PROBLEM REQUIREMENTS:
For each entry, restate it word for word while omitting any image it holds.

RECORDS SUPPLIED:

☆ ☆ ☆ ☆ ☆ ☆ ☆

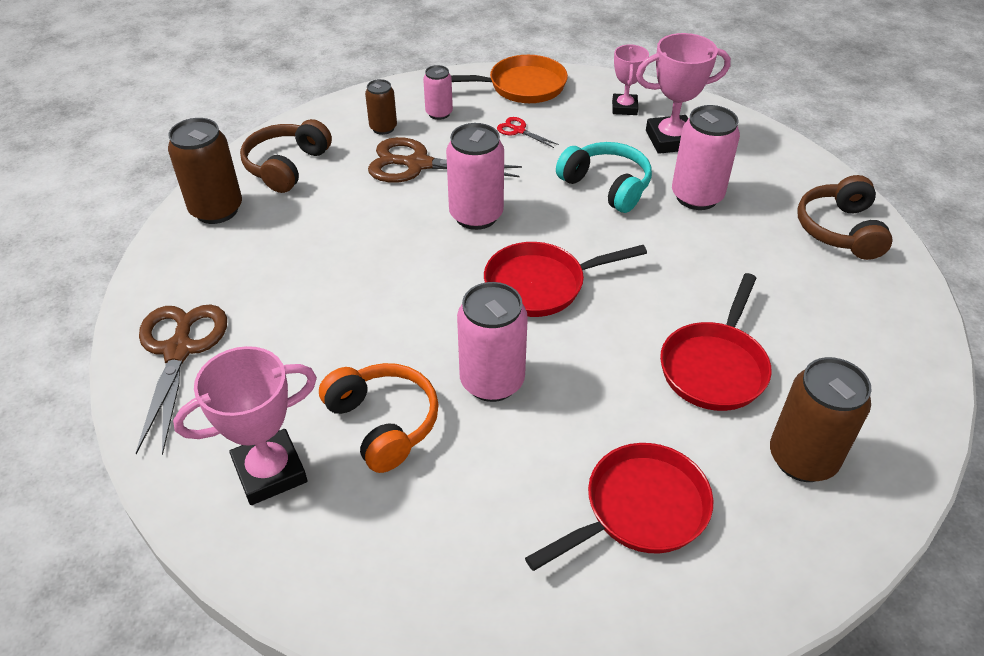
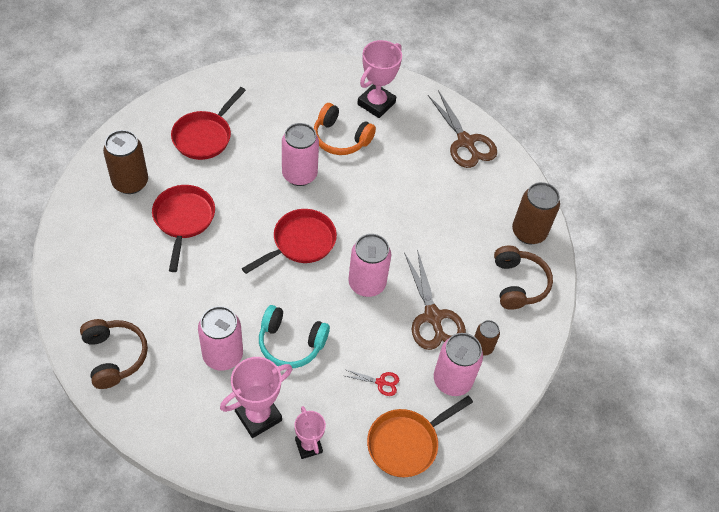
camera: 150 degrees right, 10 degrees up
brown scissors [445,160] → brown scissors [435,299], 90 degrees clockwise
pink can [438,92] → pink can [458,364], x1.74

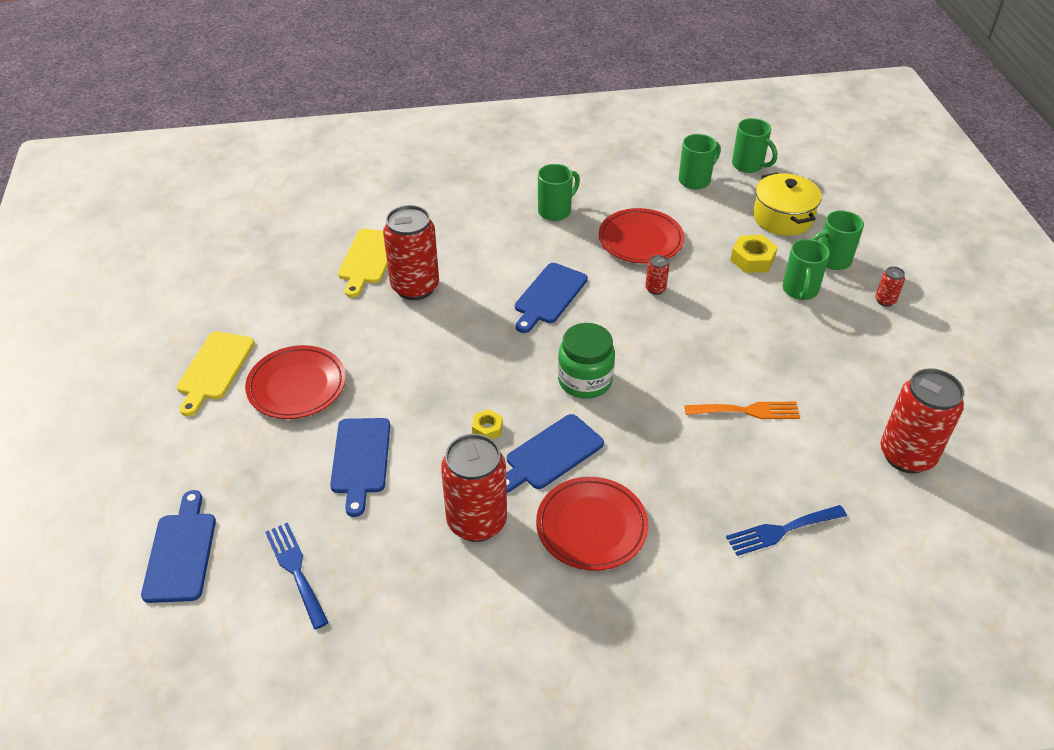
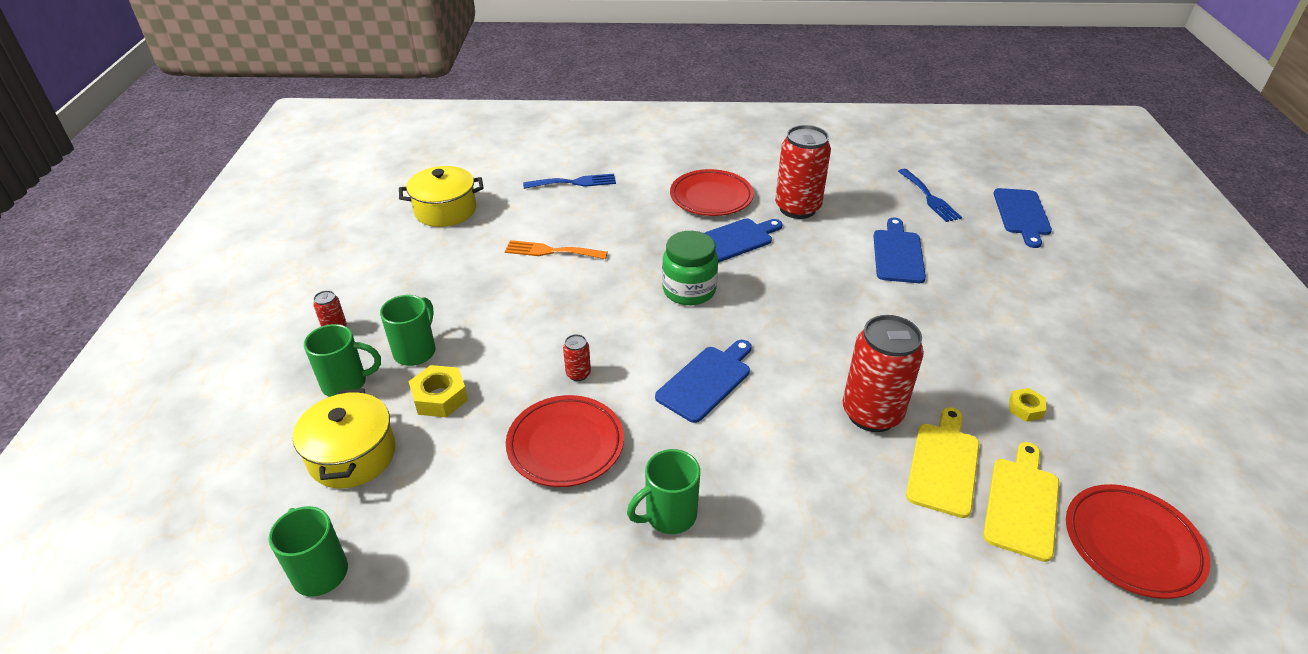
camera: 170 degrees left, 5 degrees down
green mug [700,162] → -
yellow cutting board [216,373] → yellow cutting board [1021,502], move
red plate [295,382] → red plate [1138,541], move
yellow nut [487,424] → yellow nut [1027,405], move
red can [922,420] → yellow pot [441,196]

☆ ☆ ☆ ☆ ☆ ☆ ☆

ANSWER TO THE EXERCISE:
camera: 150 degrees right, 10 degrees up
brown scissors [445,160] → brown scissors [435,299], 90 degrees clockwise
pink can [438,92] → pink can [458,364], x1.74

camera: 170 degrees left, 5 degrees down
green mug [700,162] → -
yellow cutting board [216,373] → yellow cutting board [1021,502], move
red plate [295,382] → red plate [1138,541], move
yellow nut [487,424] → yellow nut [1027,405], move
red can [922,420] → yellow pot [441,196]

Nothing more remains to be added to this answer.